## EXERCISE MATERIALS
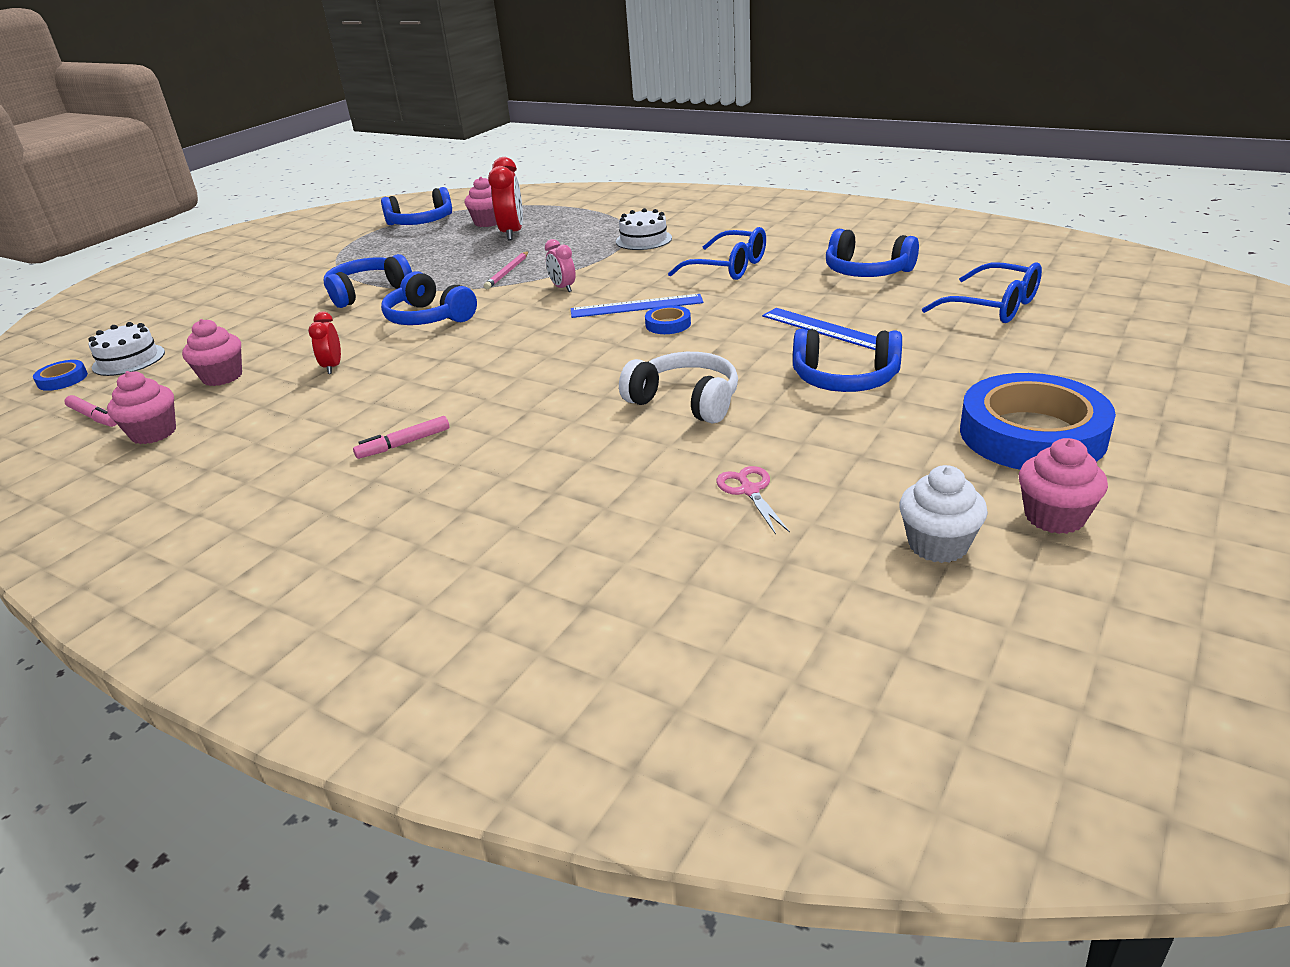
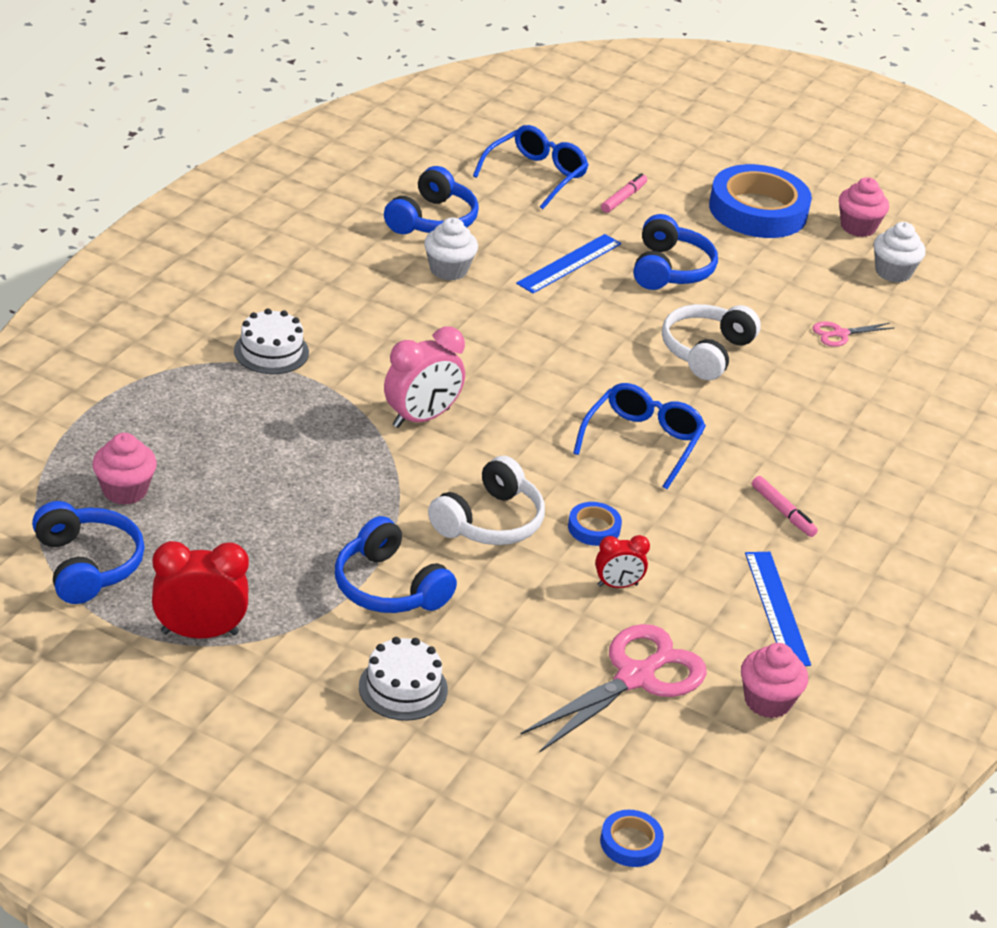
camera: 100 degrees left, 5 degrees up
(94, 417) = (732, 769): pink marker -> pink marker (623, 198)
(128, 360) = (577, 789): white cake -> white cake (403, 688)
(222, 377) = (635, 677): pink cupcake -> pink scissors
(428, 318) = (490, 522): blue headphones -> white headphones
(507, 272) = (352, 463): pink pencil -> none
(512, 233) = (192, 464): red clock -> red clock (199, 633)
(563, 288) = (421, 418): pink clock -> pink clock, size x1.74
(636, 306) = (489, 367): blue ruler -> blue ruler (776, 608)
(668, 324) = (541, 350): blue tape -> blue tape (594, 528)
(729, 267) = (393, 299): blue glasses -> blue glasses (642, 442)
(785, 283) = (448, 270): none -> white cupcake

## EXERCISE
Say how many lines in the data hold the string "blue", and say nothing else.

## RESULT FOR THIS EXERCISE
4